→ **THE PROBLEM**: Reproduce each of the entries that follow, exactly.

→ **THE DATA**:
┏━━

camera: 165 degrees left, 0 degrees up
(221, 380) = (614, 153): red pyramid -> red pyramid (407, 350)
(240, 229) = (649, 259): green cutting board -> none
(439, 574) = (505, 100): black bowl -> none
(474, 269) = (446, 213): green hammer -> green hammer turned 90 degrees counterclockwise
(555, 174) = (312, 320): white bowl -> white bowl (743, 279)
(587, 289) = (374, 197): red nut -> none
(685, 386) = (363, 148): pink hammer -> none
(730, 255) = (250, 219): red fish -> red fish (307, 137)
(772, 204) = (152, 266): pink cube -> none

┗━━

→ **REPLY**:
camera: 165 degrees left, 0 degrees up
(221, 380) = (614, 153): red pyramid -> red pyramid (407, 350)
(240, 229) = (649, 259): green cutting board -> none
(439, 574) = (505, 100): black bowl -> none
(474, 269) = (446, 213): green hammer -> green hammer turned 90 degrees counterclockwise
(555, 174) = (312, 320): white bowl -> white bowl (743, 279)
(587, 289) = (374, 197): red nut -> none
(685, 386) = (363, 148): pink hammer -> none
(730, 255) = (250, 219): red fish -> red fish (307, 137)
(772, 204) = (152, 266): pink cube -> none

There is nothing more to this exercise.